[To do]: What lines in the data hold the string "camera"? Show them.

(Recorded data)

++++++

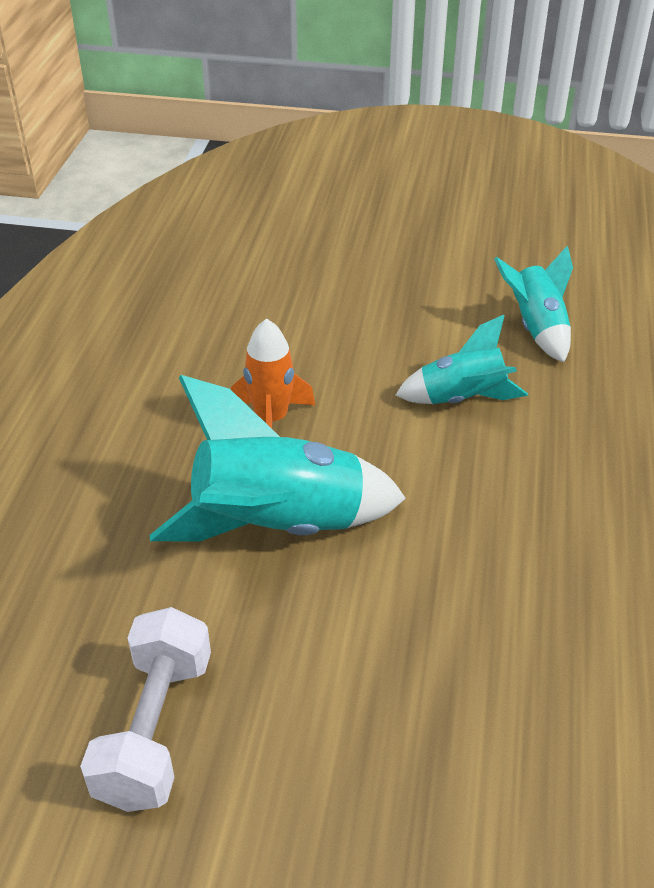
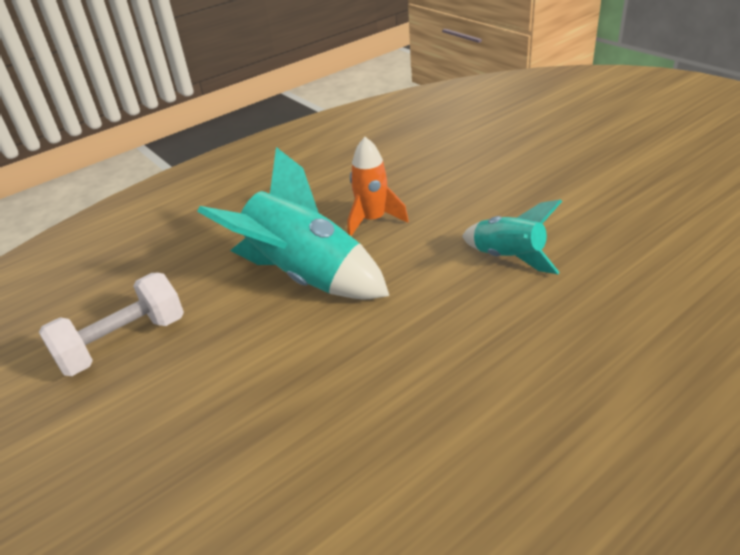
camera: 45 degrees right, 5 degrees down
turquoise rocket [494,246,573,362] -> none

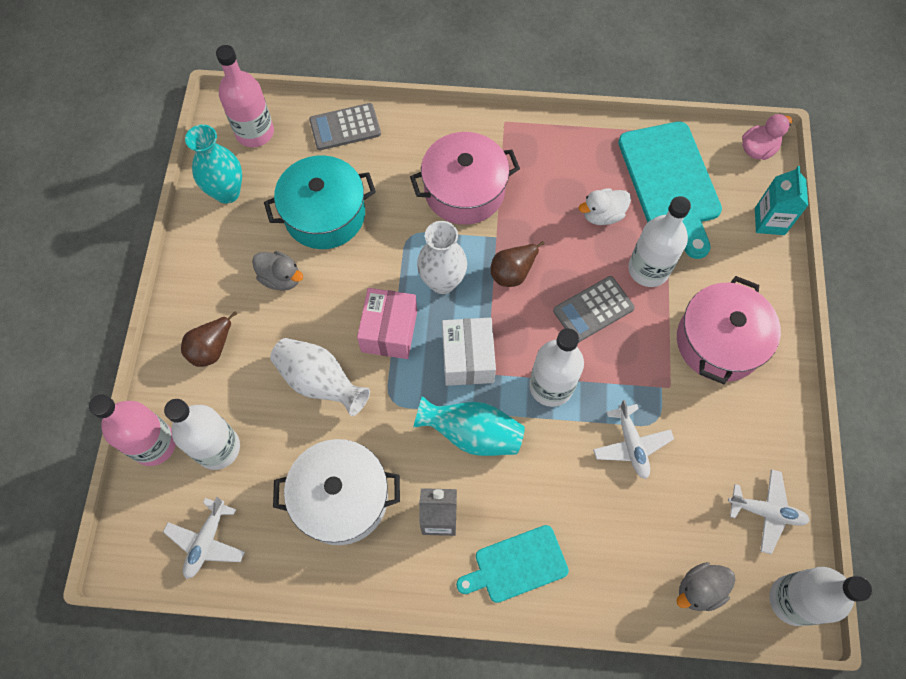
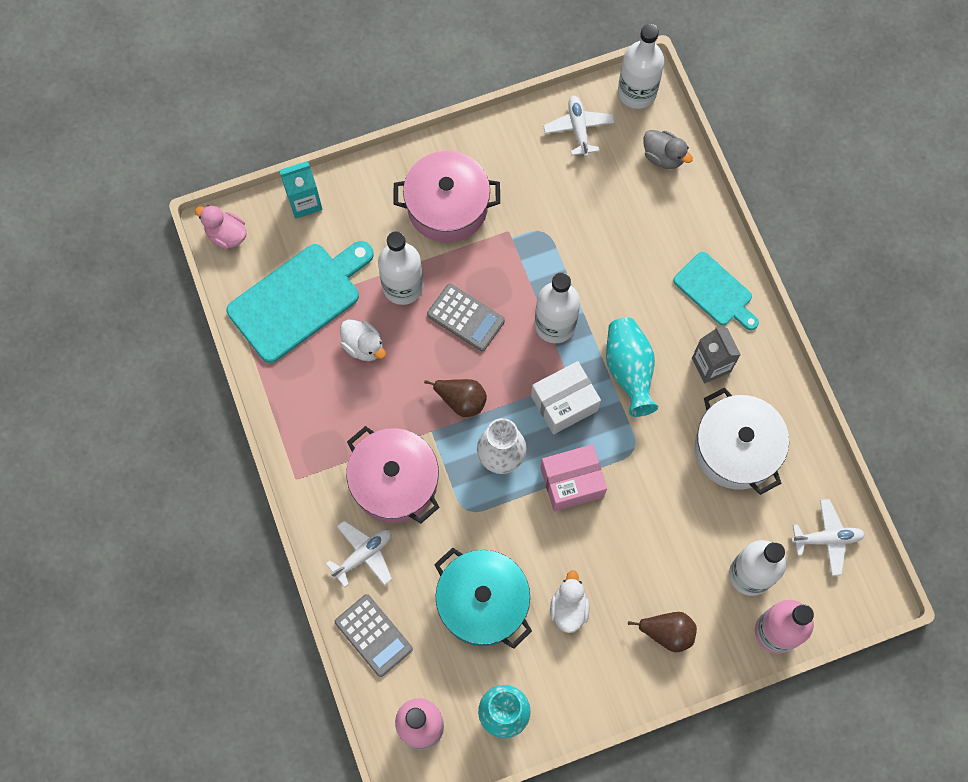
camera: 115 degrees left, 5 degrees up
grey duck [252,251,303,291] -> white duck [550,570,589,633]
white vase [270,338,370,416] -> none
white plane [593,400,674,479] -> white plane moved to [326,521,392,587]

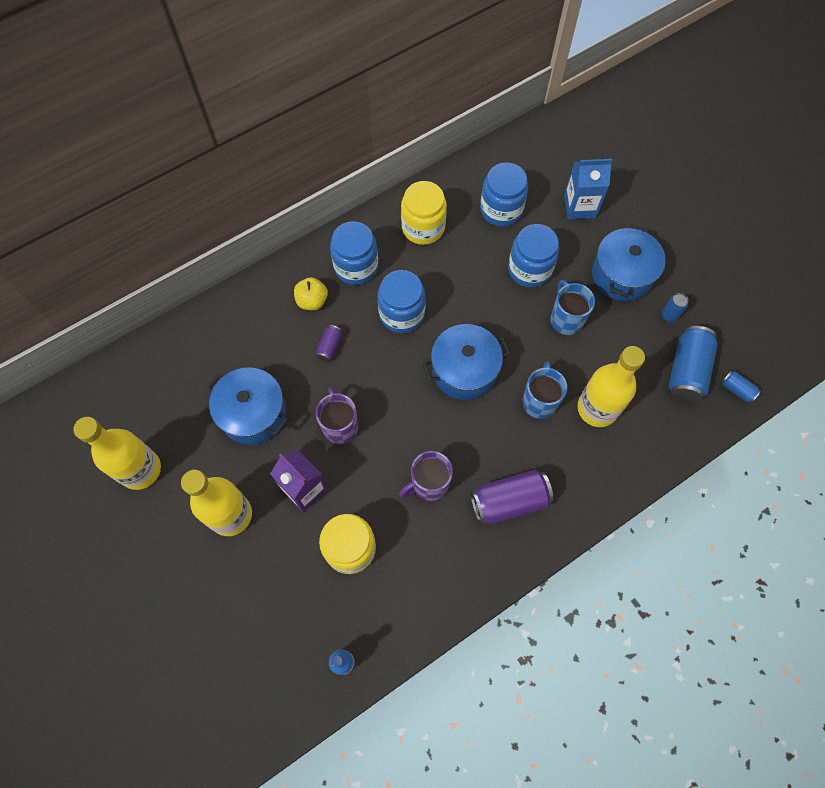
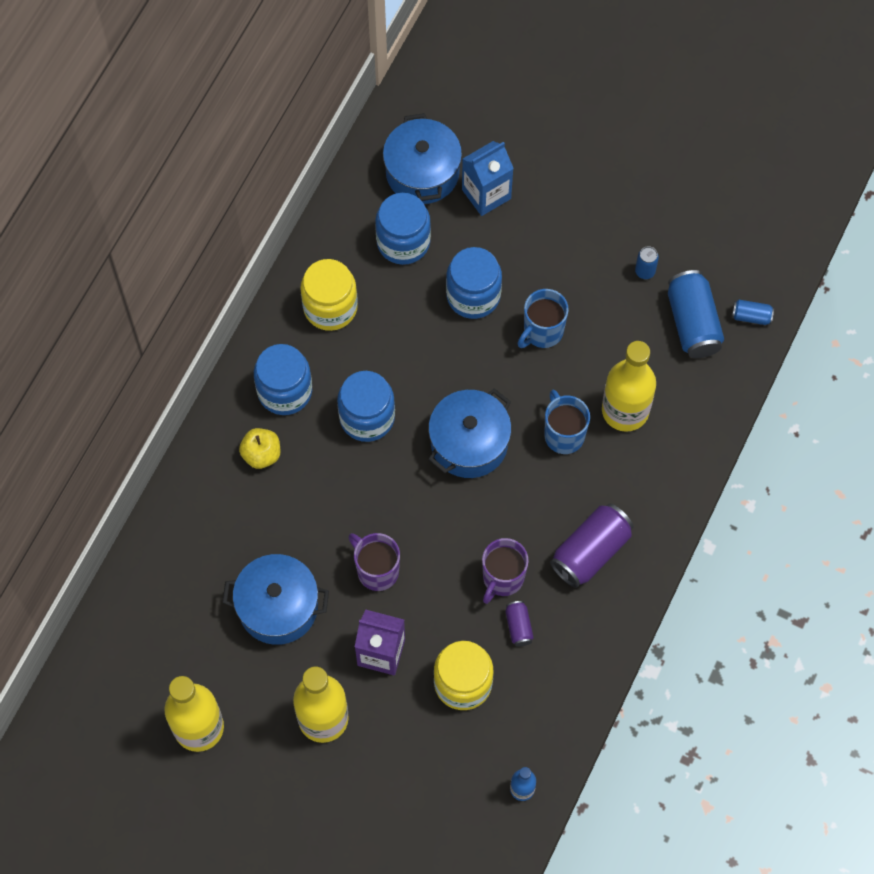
camera: 30 degrees left, 0 degrees up
purple can [316,325,342,362] -> purple can moved to [505,601,534,647]
blue mug [551,280,595,335] -> blue mug turned 90 degrees counterclockwise [517,289,569,348]
blue pot [592,225,666,301] -> blue pot moved to [383,113,462,204]

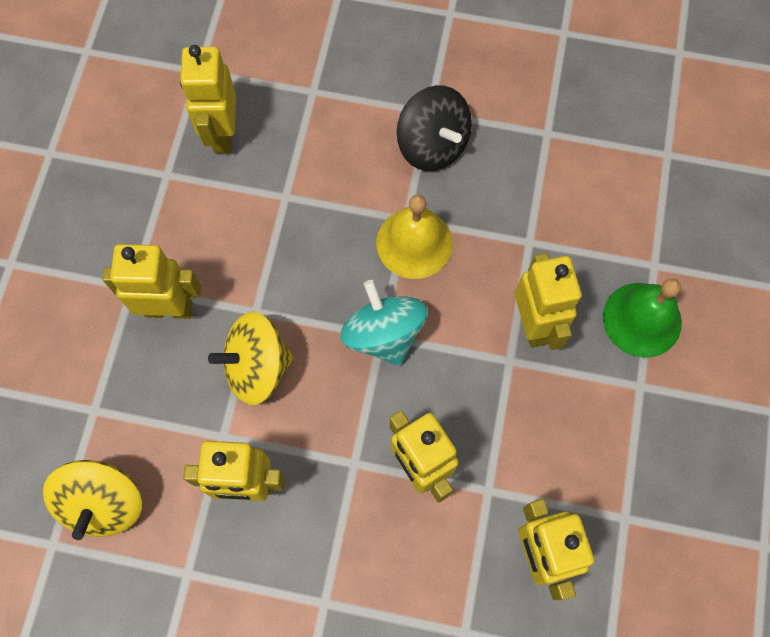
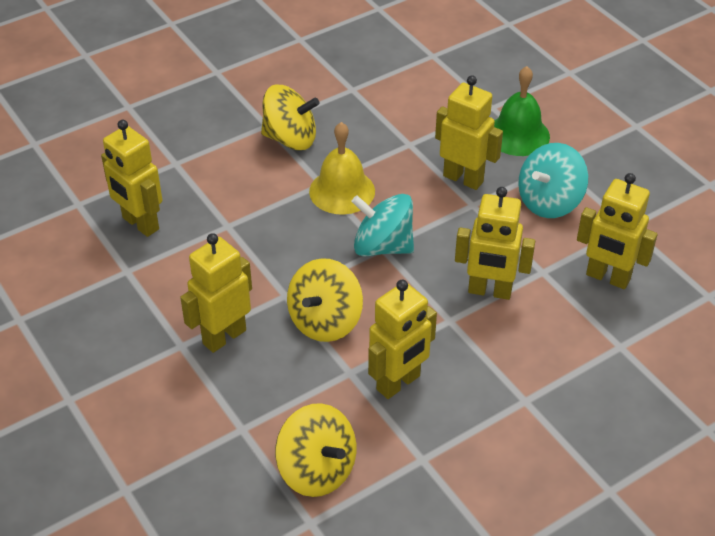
camera: 45 degrees left, 25 degrees down
black spinning top [397,85,472,171] -> yellow spinning top [261,84,319,150]
none -> turquoise spinning top [518,143,588,218]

++++++

[Reply]:
camera: 45 degrees right, 5 degrees down
camera: 115 degrees left, 5 degrees up
camera: 30 degrees left, 0 degrees up
camera: 45 degrees left, 25 degrees down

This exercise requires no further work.